------ MATERIAL TO PROCESS
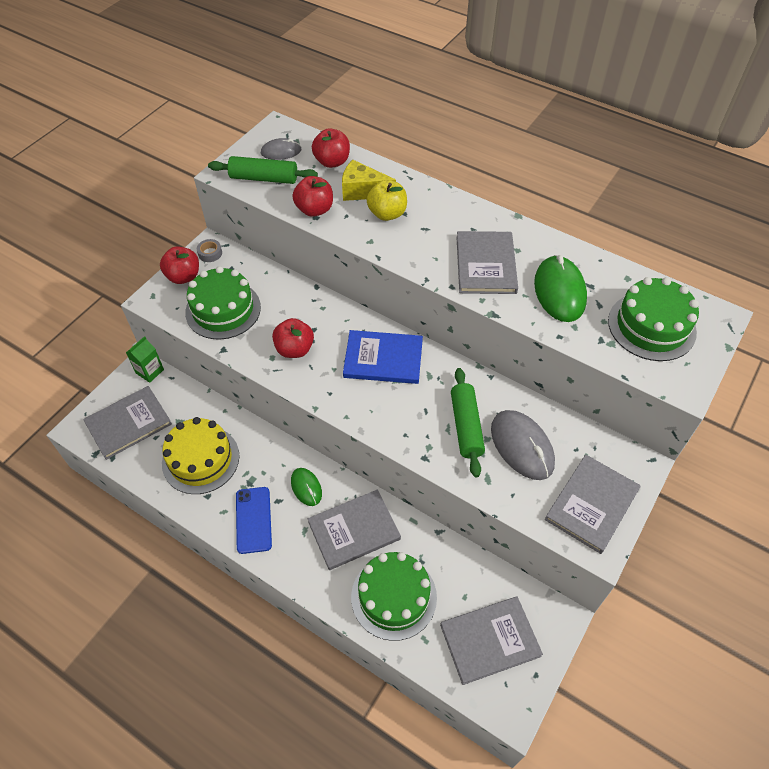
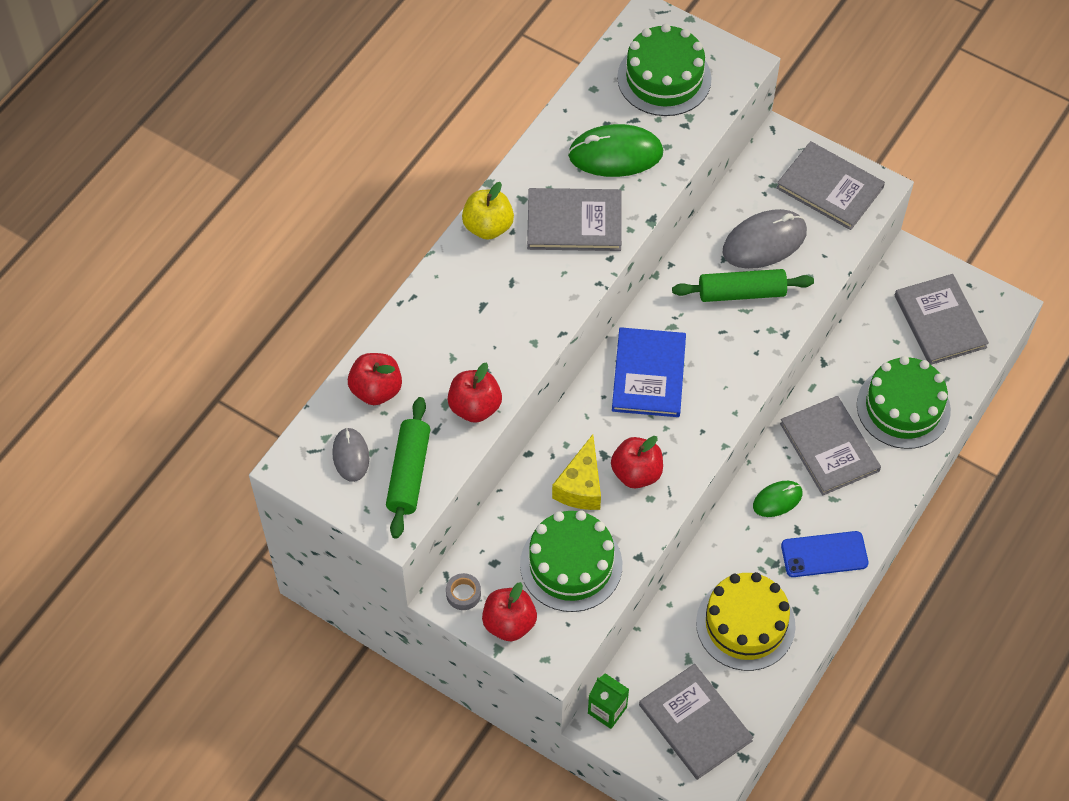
camera: 90 degrees left, 5 degrees up
yellow cheese [342,160,396,201] -> yellow cheese moved to [552,434,601,510]
yellow apple [367,180,407,221] -> yellow apple moved to [462,182,514,240]

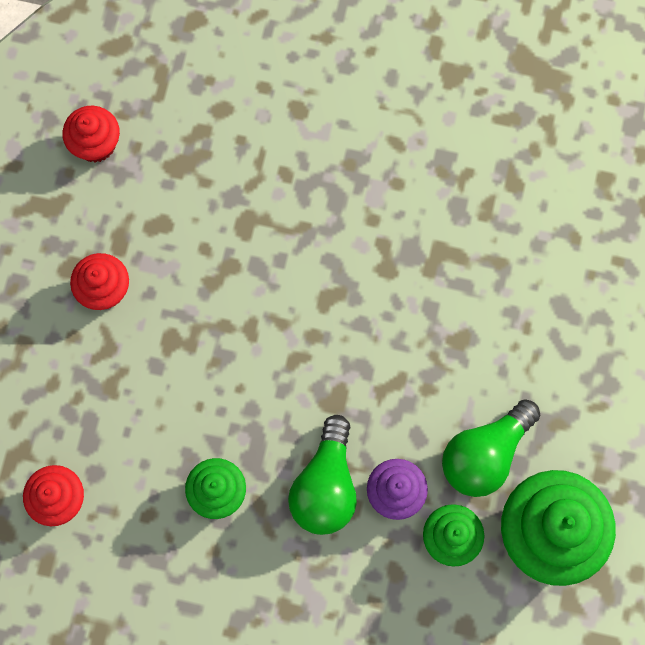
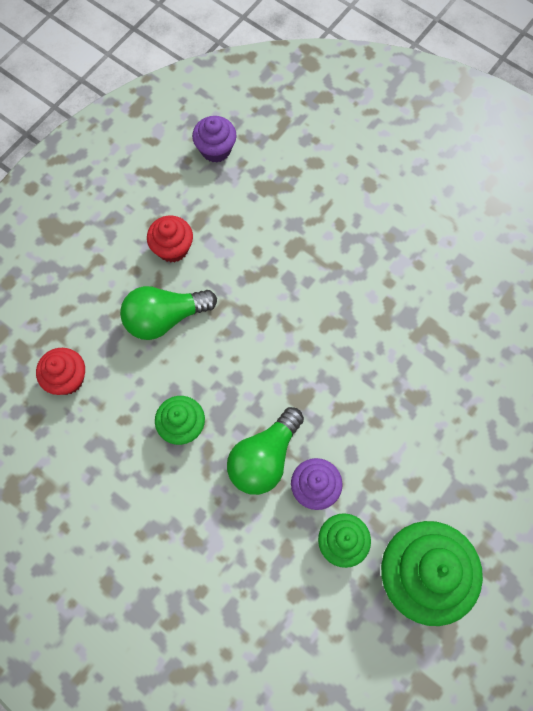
camera: 25 degrees right, 5 degrees down
red cupcake [62,106,120,163] -> purple cupcake [192,116,237,163]
green light bulb [442,399,540,497] -> green light bulb moved to [120,286,217,340]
------------
Which lines of the data contain the string "moved"? Copy each one.

yellow cheese [342,160,396,201] -> yellow cheese moved to [552,434,601,510]
yellow apple [367,180,407,221] -> yellow apple moved to [462,182,514,240]
green light bulb [442,399,540,497] -> green light bulb moved to [120,286,217,340]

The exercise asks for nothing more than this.